_WHAT TO WORK ON_. Reproduce word for word the lines between those holding "[(497,214),(490,225),(498,230),(506,219),(497,214)]" and "[(595,279),(603,283),(612,270),(604,265),(595,279)]", inclusive, and nothing else from the data below.

MATERIAL FOR THIS EXERCISE section start

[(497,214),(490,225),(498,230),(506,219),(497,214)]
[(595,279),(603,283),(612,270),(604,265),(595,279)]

MATERIAL FOR THIS EXERCISE section end
MATERIAL FOR THIS EXERCISE section start

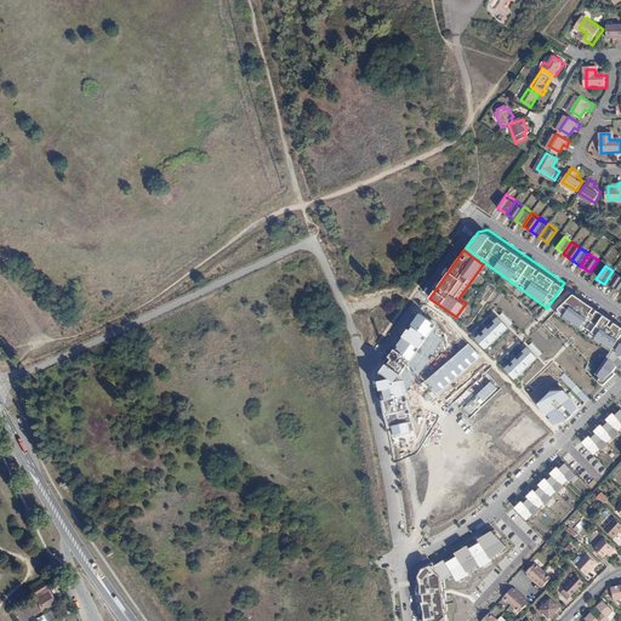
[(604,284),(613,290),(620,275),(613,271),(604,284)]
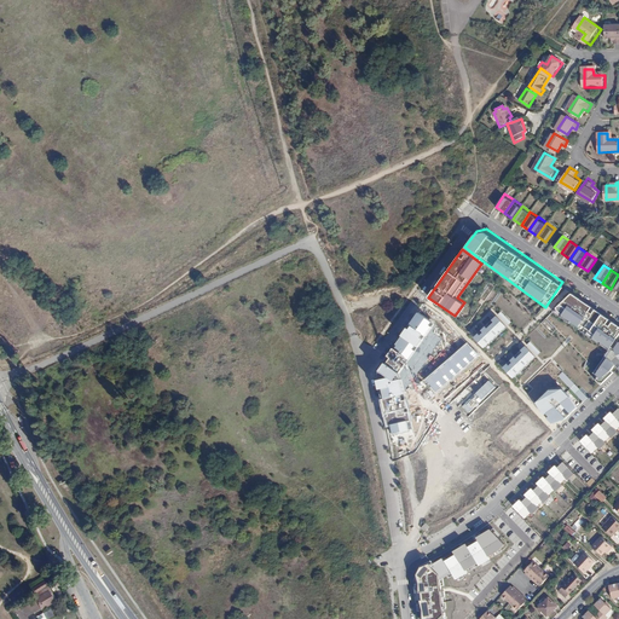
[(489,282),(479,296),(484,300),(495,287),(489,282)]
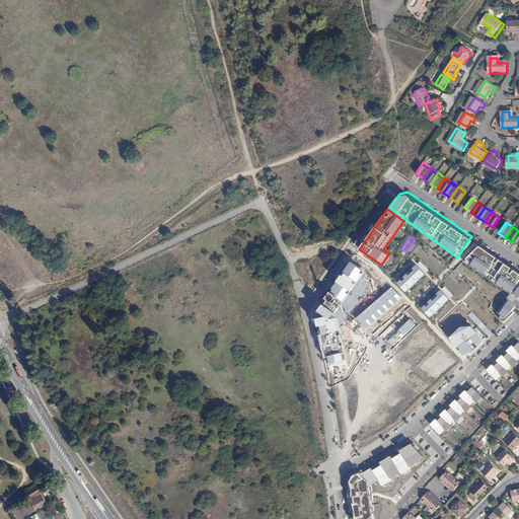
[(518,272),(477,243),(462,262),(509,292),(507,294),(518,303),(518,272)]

MATERIAL FOR THIS EXERCISE section end

_SOLUTION BELOW_.
[(497,214),(490,225),(498,230),(506,219),(497,214)]
[(595,279),(603,283),(612,270),(604,265),(595,279)]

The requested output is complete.